* [Dataset entries]:
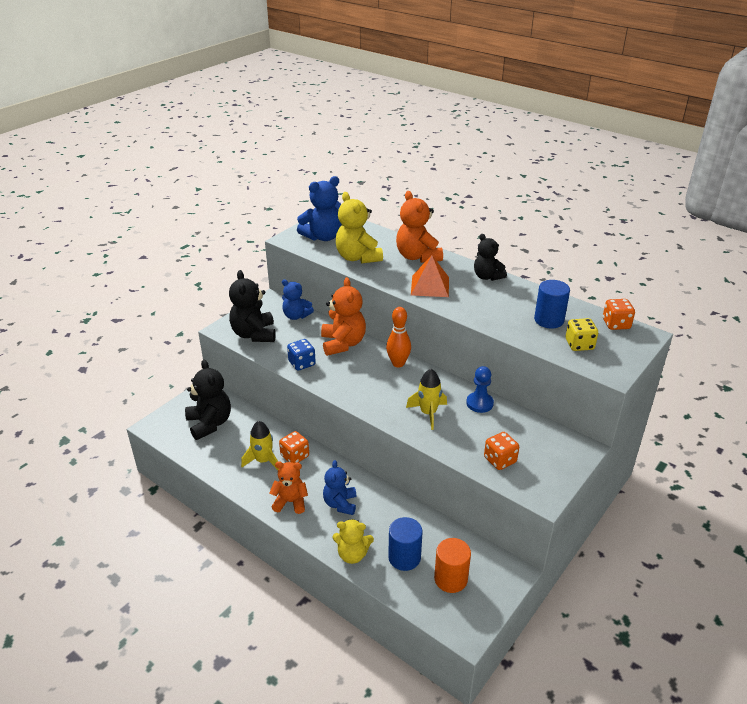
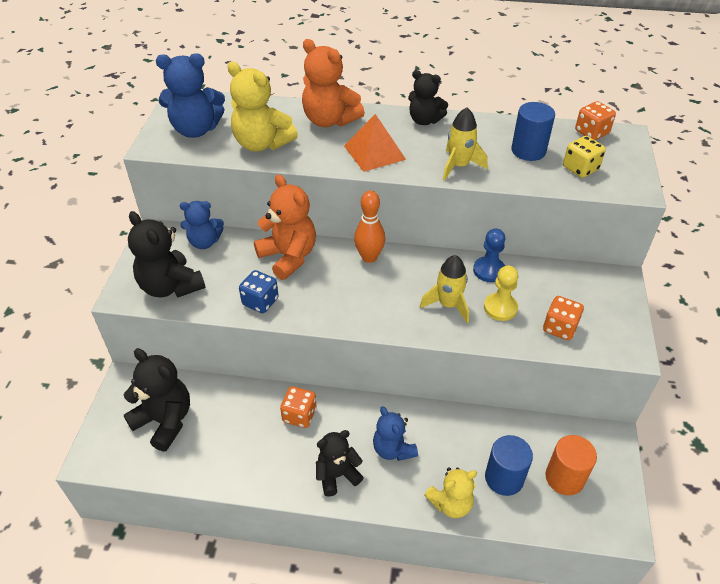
camera: 30 degrees left, 10 degrees up
(263, 461) = (267, 438): yellow rocket -> yellow rocket (459, 166)
(290, 502) = (337, 475): orange teddy bear -> black teddy bear
(323, 237) = (196, 130): blue teddy bear -> blue teddy bear turned 60 degrees clockwise
(465, 430) = (500, 308): none -> yellow pawn

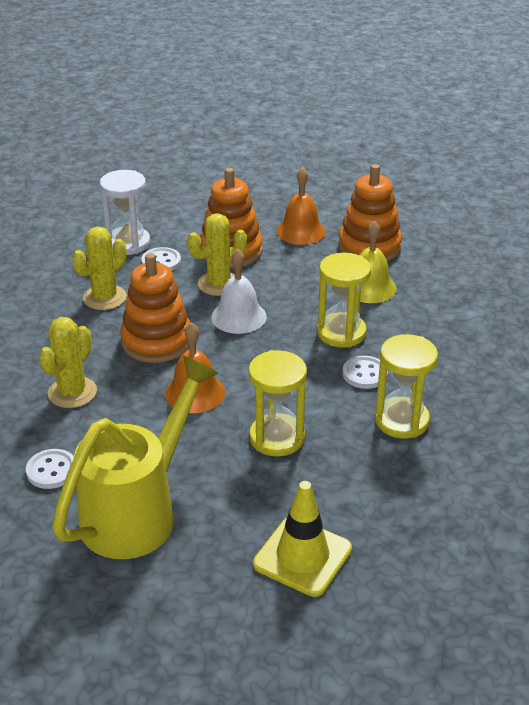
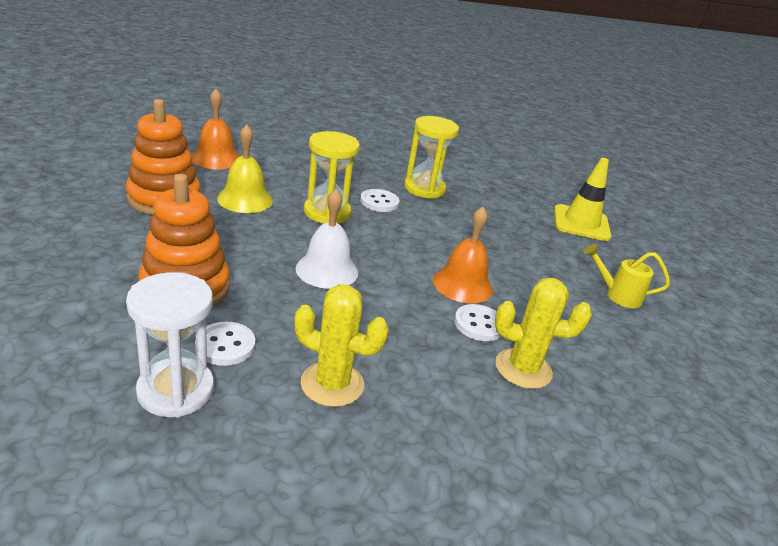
camera: 115 degrees left, 5 degrees down
(51, 470) = (630, 356): white button -> white button (479, 324)
(139, 510) = (617, 295): yellow watering can -> yellow watering can, size x0.44
(157, 341) = (399, 321): orange stacking toy -> none
(219, 284) = (266, 290): yellow cactus -> none
(277, 438) = (484, 238): yellow hourglass -> none
(301, 231) = (129, 240): orange bell -> orange bell (216, 158)

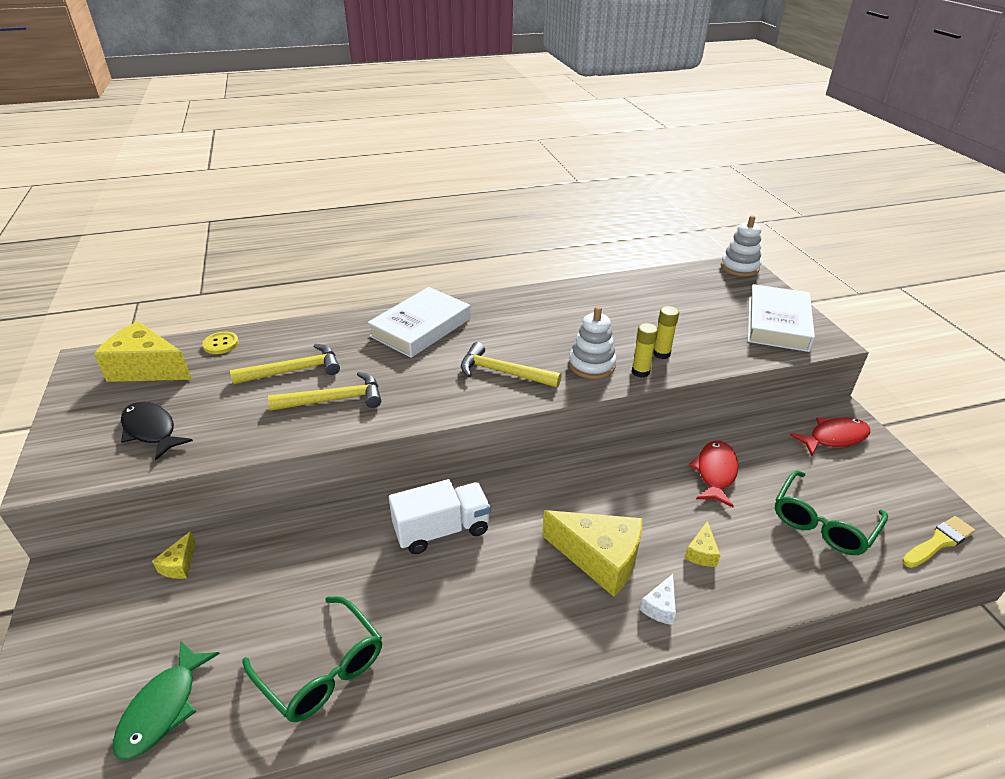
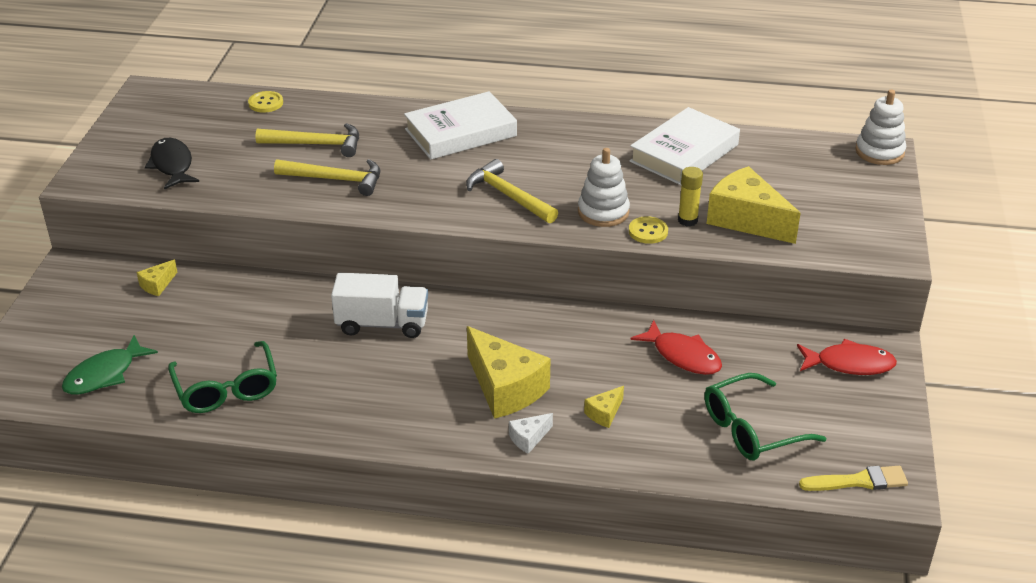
camera: 25 degrees right, 0 degrees up
(147, 369) = (192, 111): yellow cheese -> yellow cheese (746, 220)
(640, 372) = (648, 231): yellow glue stick -> yellow button
(715, 472) = (683, 356): red fish -> red fish turned 90 degrees clockwise
(777, 323) = (855, 224): white book -> white book (684, 153)

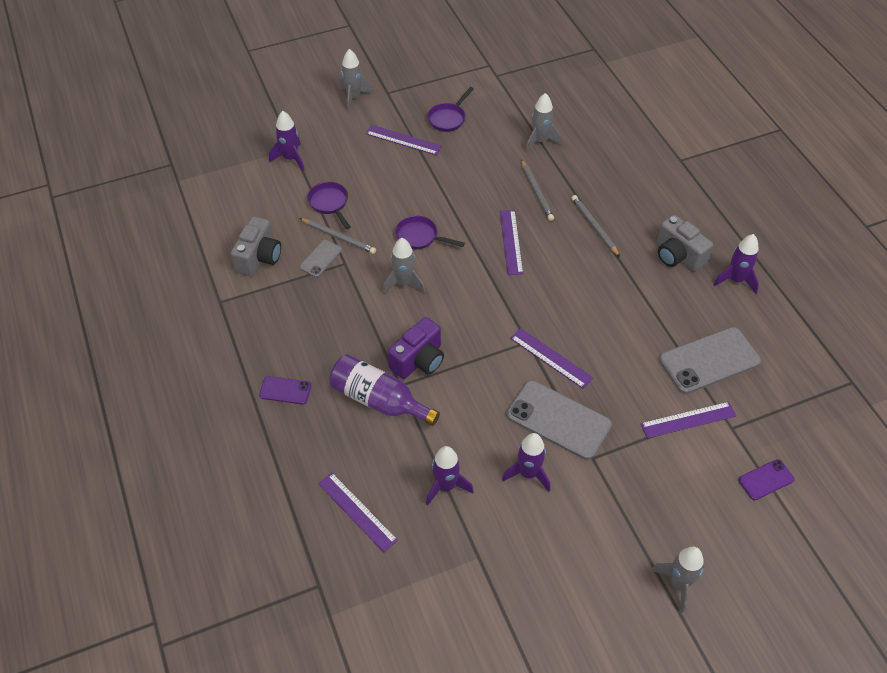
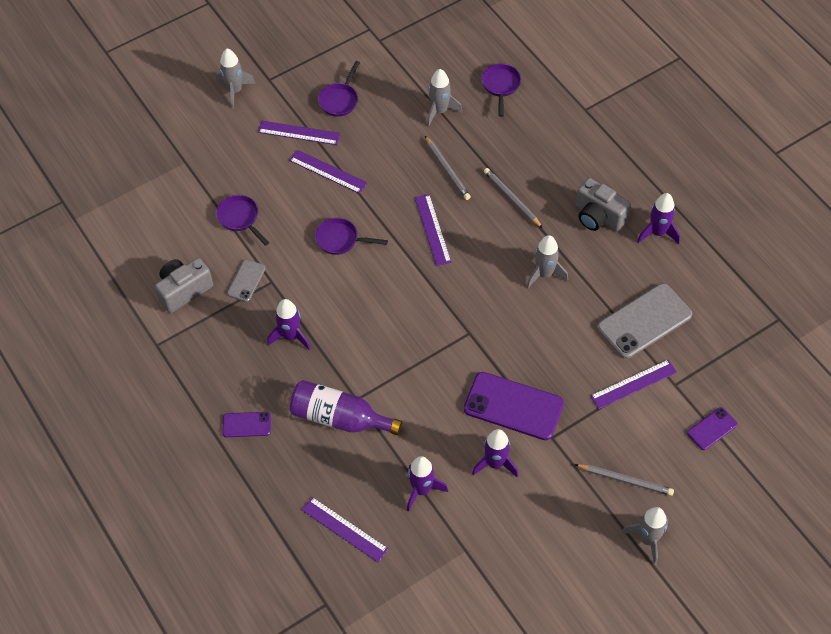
camera: 10 degrees left, 5 degrees up
(259, 258) = (184, 290): grey camera -> grey camera turned 135 degrees counterclockwise
(291, 158) = (186, 174): purple rocket -> purple rocket (291, 336)
(338, 237) = (258, 254): grey pencil -> grey pencil (625, 480)
(404, 283) = (336, 293): grey rocket -> grey rocket (544, 274)
(419, 360) = (369, 371): purple camera -> none
(550, 358) = (494, 345): purple ruler -> purple ruler (328, 171)
(558, 420) = (513, 406): grey phone -> purple phone
(602, 129) = (500, 86): none -> purple pan

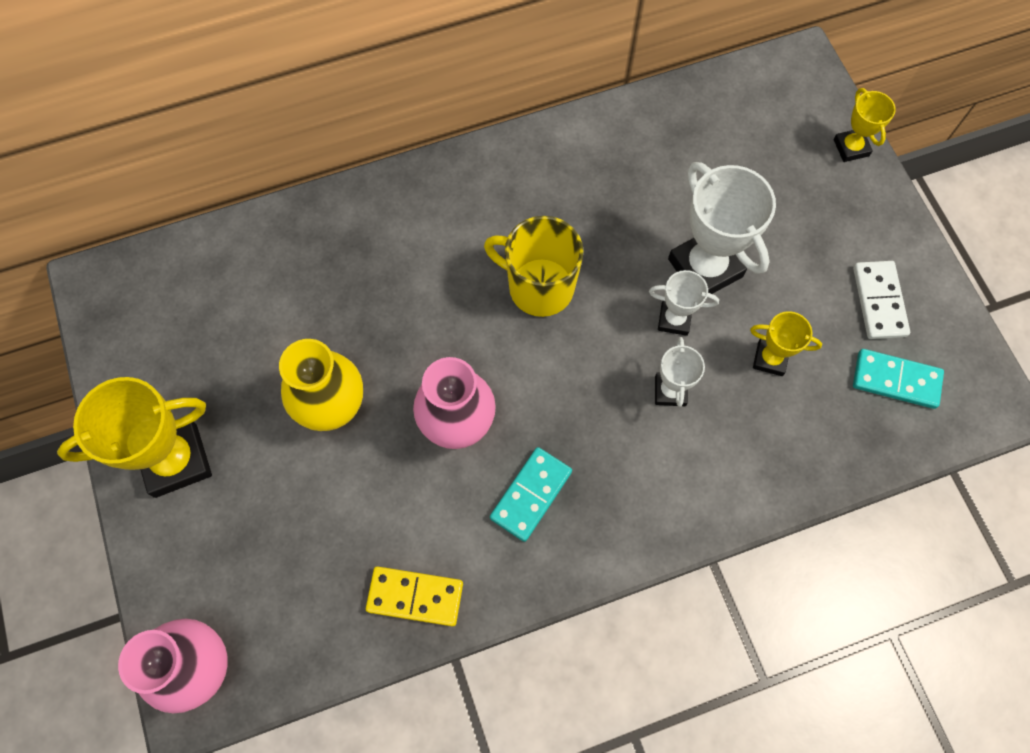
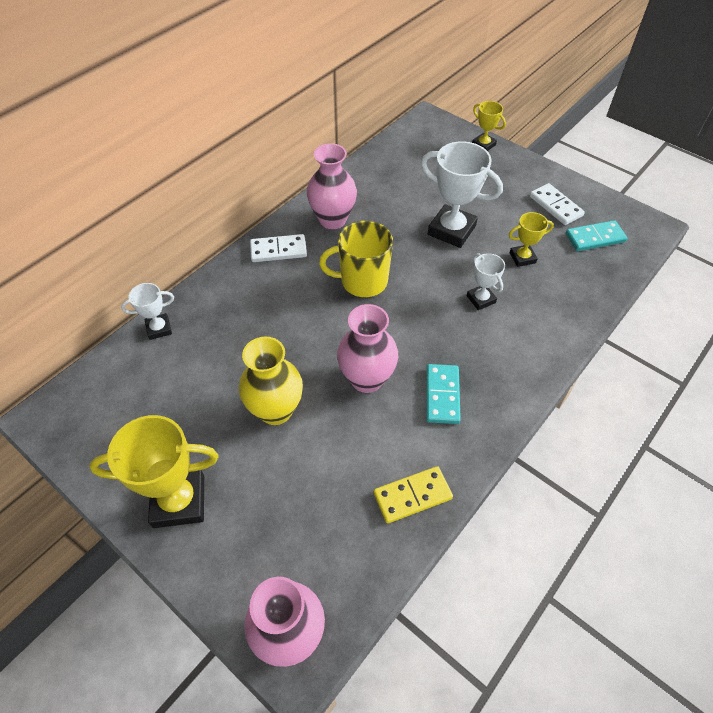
camera: 30 degrees left, 15 degrees down
(176, 460) = (179, 501): yellow trophy -> yellow trophy turned 45 degrees clockwise
(465, 188) = (278, 250): none -> white domino
(560, 174) = (332, 220): none -> pink vase
(674, 319) = (454, 262): white trophy -> white trophy (159, 328)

* [Aim of the exercise]:
Output exactly the lines above, beginning at the one with "(219, 284) = (266, 290): yellow" and stopping after the one with "(558, 420) = (513, 406): grey". Pictures are to be omitted.

* [Output]:
(219, 284) = (266, 290): yellow cactus -> none
(277, 438) = (484, 238): yellow hourglass -> none
(301, 231) = (129, 240): orange bell -> orange bell (216, 158)

camera: 25 degrees right, 0 degrees up
(147, 369) = (192, 111): yellow cheese -> yellow cheese (746, 220)
(640, 372) = (648, 231): yellow glue stick -> yellow button
(715, 472) = (683, 356): red fish -> red fish turned 90 degrees clockwise
(777, 323) = (855, 224): white book -> white book (684, 153)

camera: 10 degrees left, 5 degrees up
(259, 258) = (184, 290): grey camera -> grey camera turned 135 degrees counterclockwise
(291, 158) = (186, 174): purple rocket -> purple rocket (291, 336)
(338, 237) = (258, 254): grey pencil -> grey pencil (625, 480)
(404, 283) = (336, 293): grey rocket -> grey rocket (544, 274)
(419, 360) = (369, 371): purple camera -> none
(550, 358) = (494, 345): purple ruler -> purple ruler (328, 171)
(558, 420) = (513, 406): grey phone -> purple phone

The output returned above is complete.